(INPUT Opens)

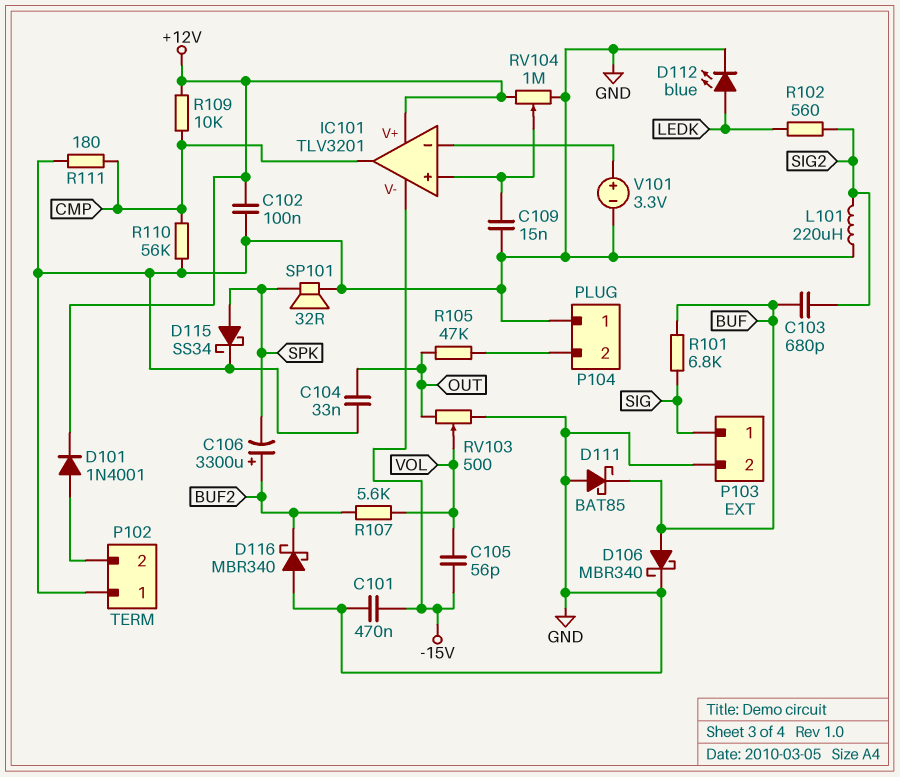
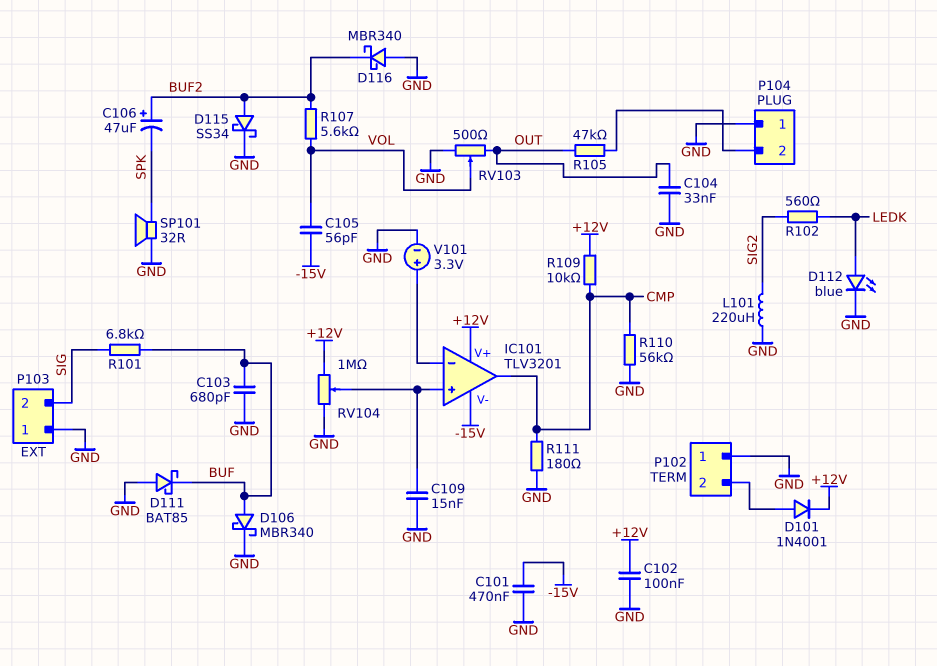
C103: 680pF (BUF, SIG2) -> 680pF (BUF, GND)
C106: 3300uF (plus BUF2, minus SPK) -> 47uF (plus BUF2, minus SPK)
D115: schottky SS34 (A SPK, K GND) -> schottky SS34 (A BUF2, K GND)
P103 pin 1: SIG -> GND
P103 pin 2: GND -> SIG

(INPUT Closes)

--- WHAT THE TASK REQUIRES ---
Write the material out again exactly. Skip each picture.

--- TASK SOLUTION ---
C103: 680pF (BUF, SIG2) -> 680pF (BUF, GND)
C106: 3300uF (plus BUF2, minus SPK) -> 47uF (plus BUF2, minus SPK)
D115: schottky SS34 (A SPK, K GND) -> schottky SS34 (A BUF2, K GND)
P103 pin 1: SIG -> GND
P103 pin 2: GND -> SIG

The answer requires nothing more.